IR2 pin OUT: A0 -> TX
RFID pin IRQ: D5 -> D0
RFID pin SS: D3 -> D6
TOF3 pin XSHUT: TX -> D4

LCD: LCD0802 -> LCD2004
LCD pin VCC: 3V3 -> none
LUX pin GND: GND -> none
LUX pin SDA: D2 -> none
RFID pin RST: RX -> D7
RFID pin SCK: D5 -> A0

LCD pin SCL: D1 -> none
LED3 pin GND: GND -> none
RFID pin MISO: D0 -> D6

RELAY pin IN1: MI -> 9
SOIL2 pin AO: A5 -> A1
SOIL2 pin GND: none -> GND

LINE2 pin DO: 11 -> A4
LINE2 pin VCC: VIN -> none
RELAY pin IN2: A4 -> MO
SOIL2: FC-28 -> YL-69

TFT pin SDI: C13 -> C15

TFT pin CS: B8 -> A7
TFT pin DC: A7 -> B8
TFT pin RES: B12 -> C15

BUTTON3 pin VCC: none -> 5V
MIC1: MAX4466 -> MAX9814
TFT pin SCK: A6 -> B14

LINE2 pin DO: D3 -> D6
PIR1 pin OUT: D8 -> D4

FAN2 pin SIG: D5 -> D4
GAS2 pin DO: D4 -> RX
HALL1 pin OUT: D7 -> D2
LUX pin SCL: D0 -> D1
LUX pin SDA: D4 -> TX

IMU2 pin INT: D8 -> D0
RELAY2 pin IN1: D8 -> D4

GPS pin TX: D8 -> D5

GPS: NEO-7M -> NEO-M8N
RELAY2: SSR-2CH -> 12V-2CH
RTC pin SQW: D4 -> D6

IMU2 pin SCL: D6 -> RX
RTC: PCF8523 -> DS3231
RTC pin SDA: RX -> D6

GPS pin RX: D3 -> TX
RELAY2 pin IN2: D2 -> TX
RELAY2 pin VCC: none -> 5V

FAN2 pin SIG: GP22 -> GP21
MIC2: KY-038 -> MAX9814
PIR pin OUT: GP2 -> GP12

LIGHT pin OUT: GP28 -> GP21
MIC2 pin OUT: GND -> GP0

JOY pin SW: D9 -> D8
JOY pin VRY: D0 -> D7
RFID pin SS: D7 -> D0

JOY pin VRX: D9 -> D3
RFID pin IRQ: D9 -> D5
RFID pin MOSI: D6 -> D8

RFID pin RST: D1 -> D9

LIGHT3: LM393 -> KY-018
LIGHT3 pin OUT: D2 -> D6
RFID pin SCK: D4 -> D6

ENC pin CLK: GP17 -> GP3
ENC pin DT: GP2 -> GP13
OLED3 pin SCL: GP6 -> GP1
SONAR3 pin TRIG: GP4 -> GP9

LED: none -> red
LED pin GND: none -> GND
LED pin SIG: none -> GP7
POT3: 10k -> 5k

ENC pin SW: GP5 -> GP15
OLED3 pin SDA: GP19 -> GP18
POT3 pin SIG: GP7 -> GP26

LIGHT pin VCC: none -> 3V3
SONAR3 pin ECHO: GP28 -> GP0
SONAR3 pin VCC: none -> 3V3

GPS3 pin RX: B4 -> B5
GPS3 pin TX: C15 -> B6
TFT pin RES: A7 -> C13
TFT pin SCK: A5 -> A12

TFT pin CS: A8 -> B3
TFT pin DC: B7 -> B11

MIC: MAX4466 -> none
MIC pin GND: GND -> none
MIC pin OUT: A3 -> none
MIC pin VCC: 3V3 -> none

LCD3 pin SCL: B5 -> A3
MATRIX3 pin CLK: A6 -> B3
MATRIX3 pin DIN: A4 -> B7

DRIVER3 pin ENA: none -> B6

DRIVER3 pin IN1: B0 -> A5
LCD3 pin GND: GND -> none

WHAT IS NEEDED — Only one part of the material above is to be transcribed, namely the lines starting with the line that has "LED3 pin GND: GND -> none" and going on through the line that has "SONAR3 pin ECHO: GP28 -> GP0", exactly as they stand.

OUTPUT FOR THIS TASK —
LED3 pin GND: GND -> none
RFID pin MISO: D0 -> D6

RELAY pin IN1: MI -> 9
SOIL2 pin AO: A5 -> A1
SOIL2 pin GND: none -> GND

LINE2 pin DO: 11 -> A4
LINE2 pin VCC: VIN -> none
RELAY pin IN2: A4 -> MO
SOIL2: FC-28 -> YL-69

TFT pin SDI: C13 -> C15

TFT pin CS: B8 -> A7
TFT pin DC: A7 -> B8
TFT pin RES: B12 -> C15

BUTTON3 pin VCC: none -> 5V
MIC1: MAX4466 -> MAX9814
TFT pin SCK: A6 -> B14

LINE2 pin DO: D3 -> D6
PIR1 pin OUT: D8 -> D4

FAN2 pin SIG: D5 -> D4
GAS2 pin DO: D4 -> RX
HALL1 pin OUT: D7 -> D2
LUX pin SCL: D0 -> D1
LUX pin SDA: D4 -> TX

IMU2 pin INT: D8 -> D0
RELAY2 pin IN1: D8 -> D4

GPS pin TX: D8 -> D5

GPS: NEO-7M -> NEO-M8N
RELAY2: SSR-2CH -> 12V-2CH
RTC pin SQW: D4 -> D6

IMU2 pin SCL: D6 -> RX
RTC: PCF8523 -> DS3231
RTC pin SDA: RX -> D6

GPS pin RX: D3 -> TX
RELAY2 pin IN2: D2 -> TX
RELAY2 pin VCC: none -> 5V

FAN2 pin SIG: GP22 -> GP21
MIC2: KY-038 -> MAX9814
PIR pin OUT: GP2 -> GP12

LIGHT pin OUT: GP28 -> GP21
MIC2 pin OUT: GND -> GP0

JOY pin SW: D9 -> D8
JOY pin VRY: D0 -> D7
RFID pin SS: D7 -> D0

JOY pin VRX: D9 -> D3
RFID pin IRQ: D9 -> D5
RFID pin MOSI: D6 -> D8

RFID pin RST: D1 -> D9

LIGHT3: LM393 -> KY-018
LIGHT3 pin OUT: D2 -> D6
RFID pin SCK: D4 -> D6

ENC pin CLK: GP17 -> GP3
ENC pin DT: GP2 -> GP13
OLED3 pin SCL: GP6 -> GP1
SONAR3 pin TRIG: GP4 -> GP9

LED: none -> red
LED pin GND: none -> GND
LED pin SIG: none -> GP7
POT3: 10k -> 5k

ENC pin SW: GP5 -> GP15
OLED3 pin SDA: GP19 -> GP18
POT3 pin SIG: GP7 -> GP26

LIGHT pin VCC: none -> 3V3
SONAR3 pin ECHO: GP28 -> GP0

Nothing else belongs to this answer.